[[ GIVEN DATA, beginning ]]

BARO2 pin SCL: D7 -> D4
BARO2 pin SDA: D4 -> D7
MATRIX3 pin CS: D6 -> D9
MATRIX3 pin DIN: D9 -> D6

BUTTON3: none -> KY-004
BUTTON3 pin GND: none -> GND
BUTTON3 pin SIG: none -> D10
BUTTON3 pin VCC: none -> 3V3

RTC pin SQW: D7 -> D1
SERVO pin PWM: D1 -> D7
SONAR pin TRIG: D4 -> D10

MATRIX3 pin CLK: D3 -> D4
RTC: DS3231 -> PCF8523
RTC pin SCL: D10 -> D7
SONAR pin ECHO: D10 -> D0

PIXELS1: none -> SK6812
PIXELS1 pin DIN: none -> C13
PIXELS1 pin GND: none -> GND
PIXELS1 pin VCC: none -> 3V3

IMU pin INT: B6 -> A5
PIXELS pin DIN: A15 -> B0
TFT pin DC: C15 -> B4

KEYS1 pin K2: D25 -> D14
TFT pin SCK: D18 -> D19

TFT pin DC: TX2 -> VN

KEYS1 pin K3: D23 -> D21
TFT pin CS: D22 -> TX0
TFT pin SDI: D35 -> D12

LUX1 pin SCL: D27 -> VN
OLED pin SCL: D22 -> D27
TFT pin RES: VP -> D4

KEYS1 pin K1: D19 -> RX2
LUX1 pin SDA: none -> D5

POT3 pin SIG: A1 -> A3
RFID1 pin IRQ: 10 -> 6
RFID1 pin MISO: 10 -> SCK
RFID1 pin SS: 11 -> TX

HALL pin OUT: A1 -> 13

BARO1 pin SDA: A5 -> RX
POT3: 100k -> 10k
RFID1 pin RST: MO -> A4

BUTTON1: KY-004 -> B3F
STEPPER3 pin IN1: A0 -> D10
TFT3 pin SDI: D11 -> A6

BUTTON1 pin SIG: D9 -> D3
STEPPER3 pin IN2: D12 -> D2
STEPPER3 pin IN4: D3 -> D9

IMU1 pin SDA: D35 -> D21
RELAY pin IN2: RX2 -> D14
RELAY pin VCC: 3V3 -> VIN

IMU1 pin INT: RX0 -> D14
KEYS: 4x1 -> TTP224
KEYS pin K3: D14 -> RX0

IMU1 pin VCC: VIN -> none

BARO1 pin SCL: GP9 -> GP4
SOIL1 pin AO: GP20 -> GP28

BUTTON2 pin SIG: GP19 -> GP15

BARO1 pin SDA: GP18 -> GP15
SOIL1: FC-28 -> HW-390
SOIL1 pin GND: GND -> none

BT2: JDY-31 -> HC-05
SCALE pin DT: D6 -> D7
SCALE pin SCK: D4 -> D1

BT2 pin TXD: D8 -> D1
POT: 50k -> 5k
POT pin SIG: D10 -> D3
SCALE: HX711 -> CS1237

[[ GIVEN DATA, end ]]

> _WHAT THE TASK REQUIRES_
Take the stretch of lines above from the one containing "STEPPER3 pin IN4: D3 -> D9" through the one containing "BUTTON2 pin SIG: GP19 -> GP15" and repeat it exactly, adding no other line.

> _SOLUTION FOR THIS TASK_
STEPPER3 pin IN4: D3 -> D9

IMU1 pin SDA: D35 -> D21
RELAY pin IN2: RX2 -> D14
RELAY pin VCC: 3V3 -> VIN

IMU1 pin INT: RX0 -> D14
KEYS: 4x1 -> TTP224
KEYS pin K3: D14 -> RX0

IMU1 pin VCC: VIN -> none

BARO1 pin SCL: GP9 -> GP4
SOIL1 pin AO: GP20 -> GP28

BUTTON2 pin SIG: GP19 -> GP15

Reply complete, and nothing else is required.